> **Exercise aim**
An exact reproduction of the entries is needed. Keep all pictures out of it.

[Start of Attachment]

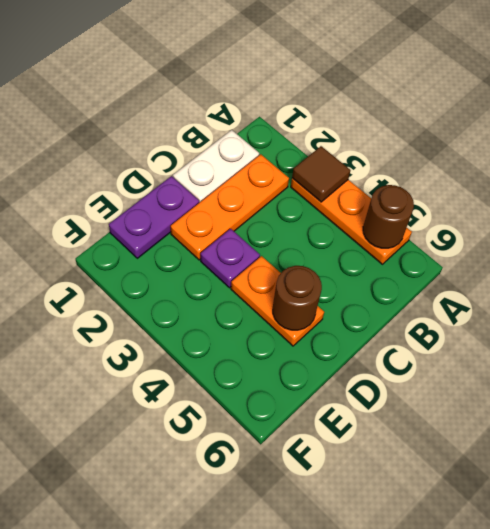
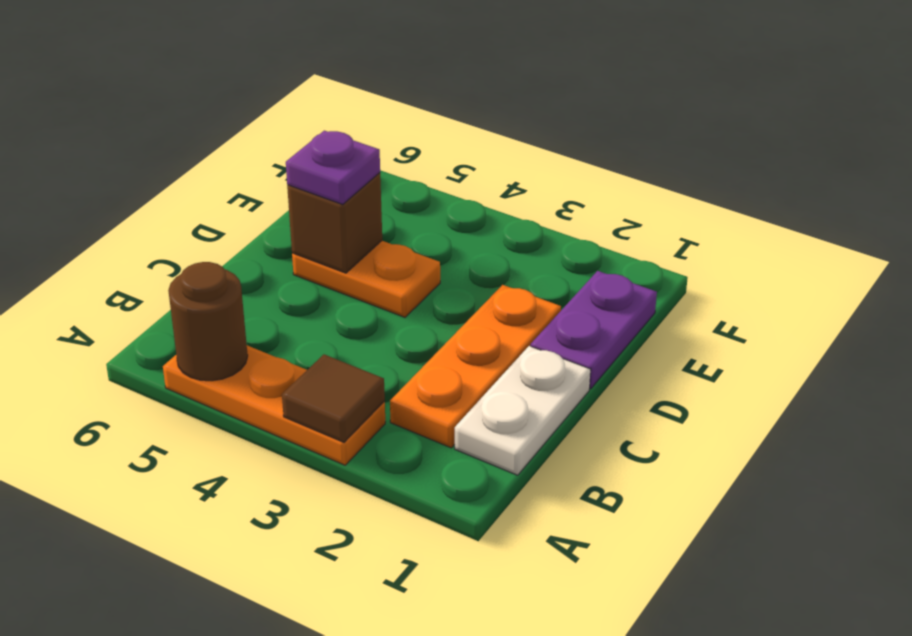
purple 1x1 plate [201,229,260,288] -> purple 1x1 plate moved to [286,131,380,205]
brown 1x1 round brick [273,266,322,330] -> brown 1x1 brick [287,173,382,273]

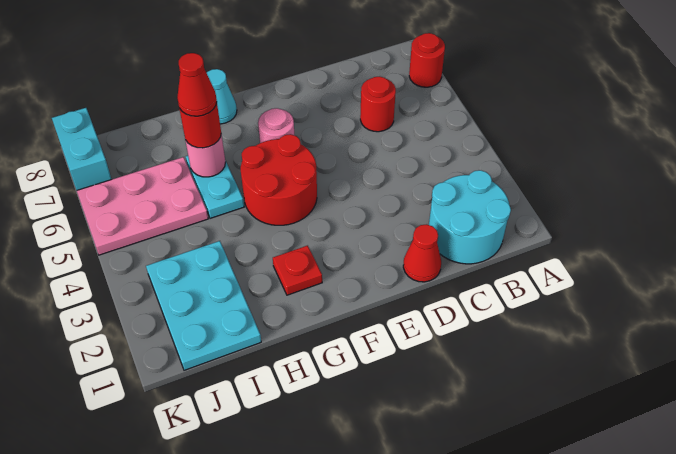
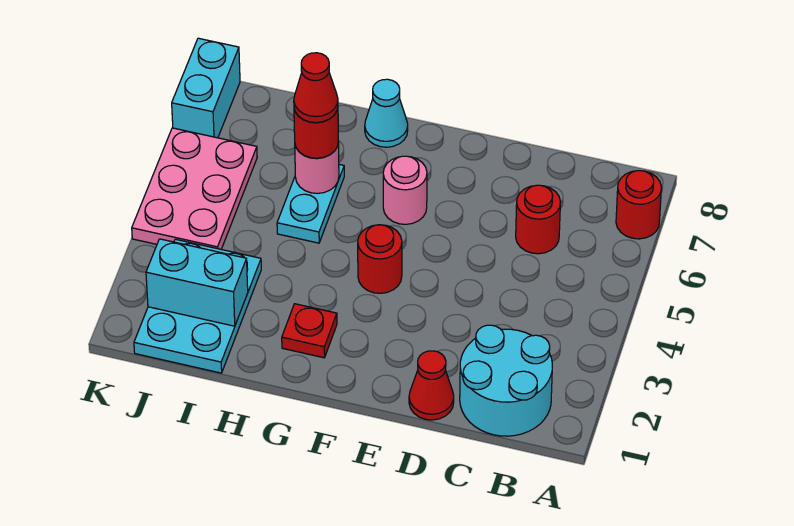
red 2x2 round brick [241,134,317,225] -> red 1x1 round brick [358,225,402,293]
none -> cyan 1x2 brick [146,239,248,326]
pink 2x3 plate [77,157,208,255] -> pink 2x3 plate turned to [132,128,257,249]

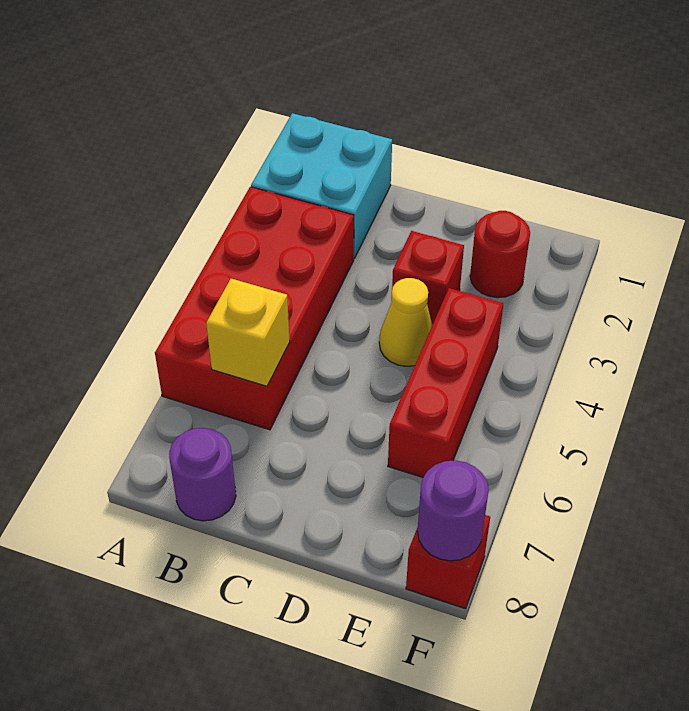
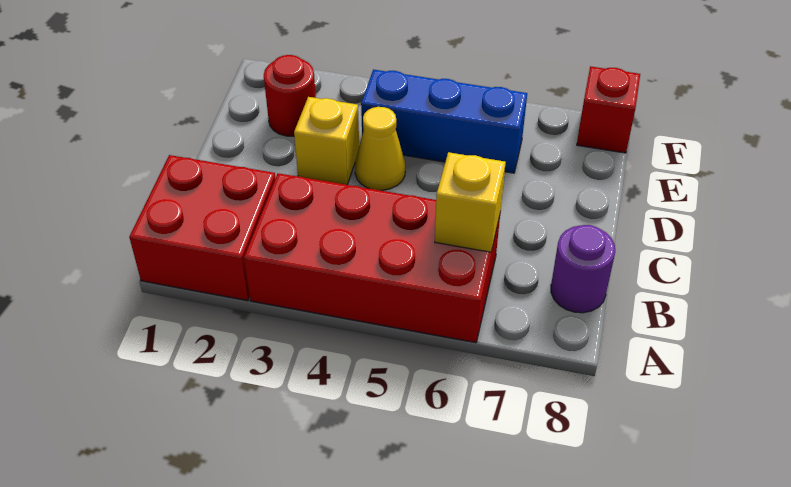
cyan 2x2 brick [251,113,392,258] -> red 2x2 brick [129,155,275,301]
red 1x1 brick [392,231,464,325] -> yellow 1x1 brick [294,97,359,185]
red 1x3 brick [388,288,503,477] -> blue 1x3 brick [361,70,527,173]
purple 1x1 round brick [418,460,489,561] -> none

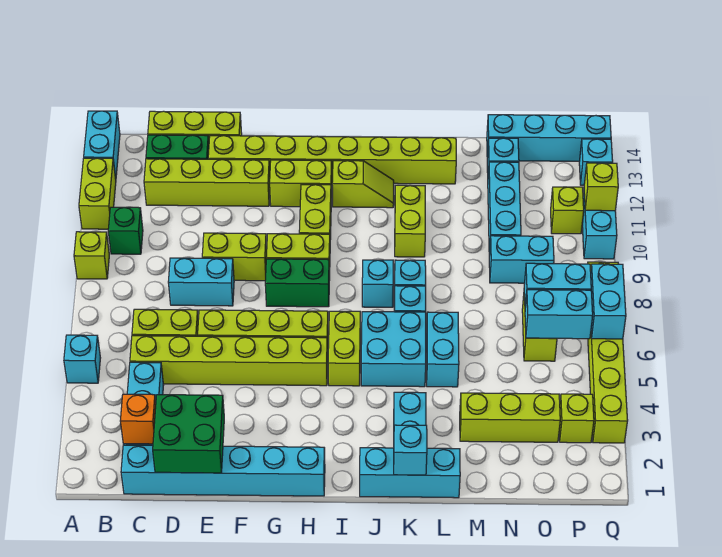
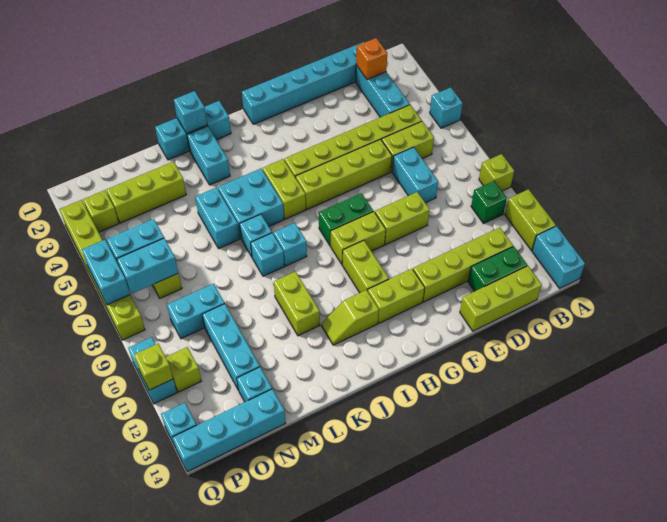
green 2x2 brick [153,395,224,473] -> none
cyan 1x2 brick [168,258,234,306] -> cyan 1x2 brick turned to [392,147,438,203]
lime 1x8 brick [208,136,456,184] -> none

[End of Attachment]

> **Answer section**
purple 1x1 plate [201,229,260,288] -> purple 1x1 plate moved to [286,131,380,205]
brown 1x1 round brick [273,266,322,330] -> brown 1x1 brick [287,173,382,273]

red 2x2 round brick [241,134,317,225] -> red 1x1 round brick [358,225,402,293]
none -> cyan 1x2 brick [146,239,248,326]
pink 2x3 plate [77,157,208,255] -> pink 2x3 plate turned to [132,128,257,249]

cyan 2x2 brick [251,113,392,258] -> red 2x2 brick [129,155,275,301]
red 1x1 brick [392,231,464,325] -> yellow 1x1 brick [294,97,359,185]
red 1x3 brick [388,288,503,477] -> blue 1x3 brick [361,70,527,173]
purple 1x1 round brick [418,460,489,561] -> none

green 2x2 brick [153,395,224,473] -> none
cyan 1x2 brick [168,258,234,306] -> cyan 1x2 brick turned to [392,147,438,203]
lime 1x8 brick [208,136,456,184] -> none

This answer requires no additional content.